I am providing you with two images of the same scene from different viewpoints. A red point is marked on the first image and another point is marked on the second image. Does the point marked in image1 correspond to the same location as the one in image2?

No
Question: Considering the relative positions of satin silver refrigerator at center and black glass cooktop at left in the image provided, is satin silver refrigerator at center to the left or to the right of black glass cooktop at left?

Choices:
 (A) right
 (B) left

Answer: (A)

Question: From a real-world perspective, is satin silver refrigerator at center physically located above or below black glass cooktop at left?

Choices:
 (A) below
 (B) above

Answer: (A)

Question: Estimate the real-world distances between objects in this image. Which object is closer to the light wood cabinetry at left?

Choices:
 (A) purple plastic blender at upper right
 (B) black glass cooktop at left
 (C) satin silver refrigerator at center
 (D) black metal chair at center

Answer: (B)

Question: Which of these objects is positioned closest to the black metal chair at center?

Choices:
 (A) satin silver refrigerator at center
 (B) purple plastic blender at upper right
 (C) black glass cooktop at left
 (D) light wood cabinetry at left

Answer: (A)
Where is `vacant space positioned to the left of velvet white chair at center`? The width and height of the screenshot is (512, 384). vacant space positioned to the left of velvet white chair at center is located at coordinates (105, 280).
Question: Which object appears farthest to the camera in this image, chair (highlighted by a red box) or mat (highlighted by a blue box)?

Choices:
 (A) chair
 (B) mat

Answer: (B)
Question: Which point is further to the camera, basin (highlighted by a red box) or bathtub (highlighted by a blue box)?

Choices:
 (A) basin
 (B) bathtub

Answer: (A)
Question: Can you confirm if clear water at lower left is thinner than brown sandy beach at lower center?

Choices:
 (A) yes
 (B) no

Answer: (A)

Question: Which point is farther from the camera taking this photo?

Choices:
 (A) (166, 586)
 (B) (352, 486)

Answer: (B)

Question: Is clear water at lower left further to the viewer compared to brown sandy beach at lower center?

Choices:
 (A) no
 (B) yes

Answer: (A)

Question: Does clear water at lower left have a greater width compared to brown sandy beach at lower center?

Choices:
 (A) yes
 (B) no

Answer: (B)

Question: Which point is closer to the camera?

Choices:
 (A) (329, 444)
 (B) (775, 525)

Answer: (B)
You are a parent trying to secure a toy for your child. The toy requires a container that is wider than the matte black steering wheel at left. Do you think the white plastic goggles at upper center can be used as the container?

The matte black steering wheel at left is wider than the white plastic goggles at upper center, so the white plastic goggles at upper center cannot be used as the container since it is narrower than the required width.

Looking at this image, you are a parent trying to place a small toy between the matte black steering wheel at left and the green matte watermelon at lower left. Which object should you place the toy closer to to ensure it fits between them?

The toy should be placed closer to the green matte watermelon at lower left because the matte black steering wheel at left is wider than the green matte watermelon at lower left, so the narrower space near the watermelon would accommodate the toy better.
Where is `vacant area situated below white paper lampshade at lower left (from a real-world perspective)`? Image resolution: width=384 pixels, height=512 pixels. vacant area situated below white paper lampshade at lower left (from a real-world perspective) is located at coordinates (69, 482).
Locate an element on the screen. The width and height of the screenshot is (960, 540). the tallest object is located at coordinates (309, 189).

__________________________________________________

INSTRUCTIONS TO FOLLOW
Copy out the material above word for word, from first line to last, without changing anything.

WRITTEN SOLUTION
I am providing you with two images of the same scene from different viewpoints. A red point is marked on the first image and another point is marked on the second image. Does the point marked in image1 correspond to the same location as the one in image2?

No
Question: Considering the relative positions of satin silver refrigerator at center and black glass cooktop at left in the image provided, is satin silver refrigerator at center to the left or to the right of black glass cooktop at left?

Choices:
 (A) right
 (B) left

Answer: (A)

Question: From a real-world perspective, is satin silver refrigerator at center physically located above or below black glass cooktop at left?

Choices:
 (A) below
 (B) above

Answer: (A)

Question: Estimate the real-world distances between objects in this image. Which object is closer to the light wood cabinetry at left?

Choices:
 (A) purple plastic blender at upper right
 (B) black glass cooktop at left
 (C) satin silver refrigerator at center
 (D) black metal chair at center

Answer: (B)

Question: Which of these objects is positioned closest to the black metal chair at center?

Choices:
 (A) satin silver refrigerator at center
 (B) purple plastic blender at upper right
 (C) black glass cooktop at left
 (D) light wood cabinetry at left

Answer: (A)
Where is `vacant space positioned to the left of velvet white chair at center`? The width and height of the screenshot is (512, 384). vacant space positioned to the left of velvet white chair at center is located at coordinates (105, 280).
Question: Which object appears farthest to the camera in this image, chair (highlighted by a red box) or mat (highlighted by a blue box)?

Choices:
 (A) chair
 (B) mat

Answer: (B)
Question: Which point is further to the camera, basin (highlighted by a red box) or bathtub (highlighted by a blue box)?

Choices:
 (A) basin
 (B) bathtub

Answer: (A)
Question: Can you confirm if clear water at lower left is thinner than brown sandy beach at lower center?

Choices:
 (A) yes
 (B) no

Answer: (A)

Question: Which point is farther from the camera taking this photo?

Choices:
 (A) (166, 586)
 (B) (352, 486)

Answer: (B)

Question: Is clear water at lower left further to the viewer compared to brown sandy beach at lower center?

Choices:
 (A) no
 (B) yes

Answer: (A)

Question: Does clear water at lower left have a greater width compared to brown sandy beach at lower center?

Choices:
 (A) yes
 (B) no

Answer: (B)

Question: Which point is closer to the camera?

Choices:
 (A) (329, 444)
 (B) (775, 525)

Answer: (B)
You are a parent trying to secure a toy for your child. The toy requires a container that is wider than the matte black steering wheel at left. Do you think the white plastic goggles at upper center can be used as the container?

The matte black steering wheel at left is wider than the white plastic goggles at upper center, so the white plastic goggles at upper center cannot be used as the container since it is narrower than the required width.

Looking at this image, you are a parent trying to place a small toy between the matte black steering wheel at left and the green matte watermelon at lower left. Which object should you place the toy closer to to ensure it fits between them?

The toy should be placed closer to the green matte watermelon at lower left because the matte black steering wheel at left is wider than the green matte watermelon at lower left, so the narrower space near the watermelon would accommodate the toy better.
Where is `vacant area situated below white paper lampshade at lower left (from a real-world perspective)`? Image resolution: width=384 pixels, height=512 pixels. vacant area situated below white paper lampshade at lower left (from a real-world perspective) is located at coordinates (69, 482).
Locate an element on the screen. The width and height of the screenshot is (960, 540). the tallest object is located at coordinates (309, 189).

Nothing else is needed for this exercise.